#### [Entries supplied]

** begin **

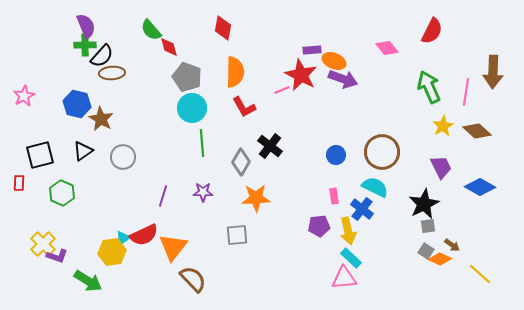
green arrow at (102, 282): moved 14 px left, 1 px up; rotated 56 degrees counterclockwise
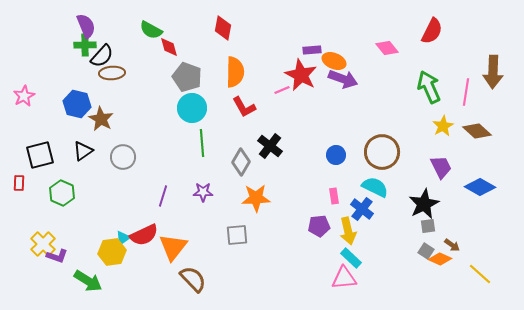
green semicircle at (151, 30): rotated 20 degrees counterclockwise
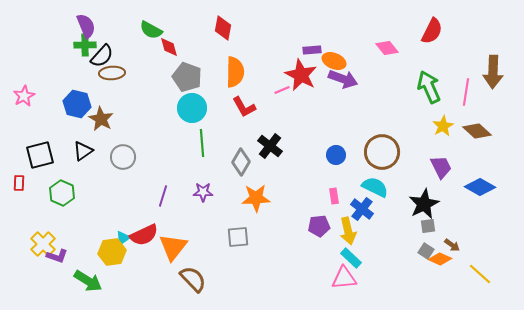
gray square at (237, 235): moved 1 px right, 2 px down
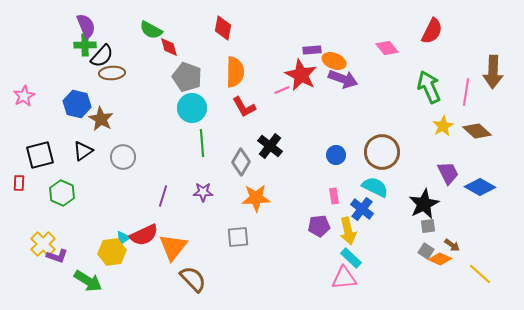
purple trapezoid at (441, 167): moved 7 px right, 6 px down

** end **
** begin **

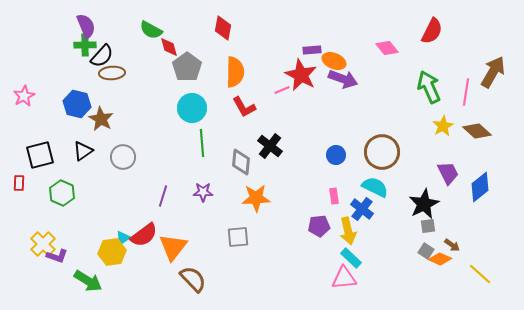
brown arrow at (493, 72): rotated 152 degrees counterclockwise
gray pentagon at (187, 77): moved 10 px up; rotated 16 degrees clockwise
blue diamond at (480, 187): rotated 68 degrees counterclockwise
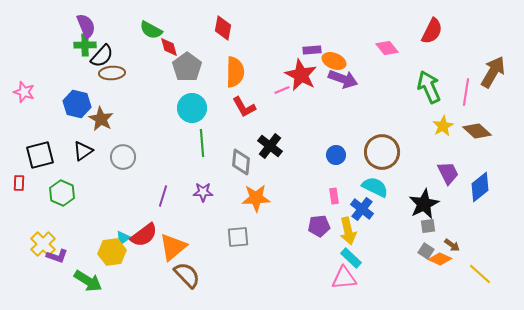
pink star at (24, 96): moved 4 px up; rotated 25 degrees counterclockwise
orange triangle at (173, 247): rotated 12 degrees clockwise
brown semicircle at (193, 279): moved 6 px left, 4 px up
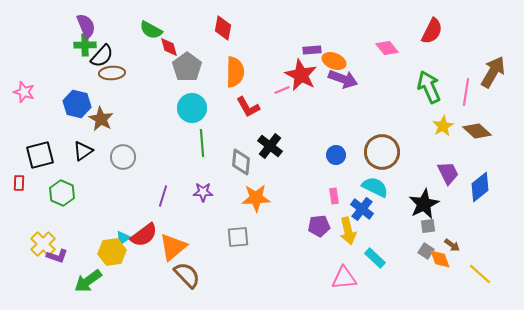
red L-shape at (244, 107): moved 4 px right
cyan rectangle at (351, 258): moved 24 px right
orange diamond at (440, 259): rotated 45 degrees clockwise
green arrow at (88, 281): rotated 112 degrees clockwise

** end **
** begin **

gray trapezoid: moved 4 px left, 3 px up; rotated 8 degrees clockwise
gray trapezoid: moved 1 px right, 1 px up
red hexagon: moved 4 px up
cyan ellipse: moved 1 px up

** end **

#### [Written exercise]
Copy the items above from the line with "brown arrow at" through the line with "green arrow at (88, 281): rotated", including both of those lines. Leave out the picture lines.

#### [Output for this task]
brown arrow at (493, 72): rotated 152 degrees counterclockwise
gray pentagon at (187, 77): moved 10 px up; rotated 16 degrees clockwise
blue diamond at (480, 187): rotated 68 degrees counterclockwise
pink star at (24, 96): moved 4 px up; rotated 25 degrees counterclockwise
orange triangle at (173, 247): rotated 12 degrees clockwise
brown semicircle at (193, 279): moved 6 px left, 4 px up
red L-shape at (244, 107): moved 4 px right
cyan rectangle at (351, 258): moved 24 px right
orange diamond at (440, 259): rotated 45 degrees clockwise
green arrow at (88, 281): rotated 112 degrees clockwise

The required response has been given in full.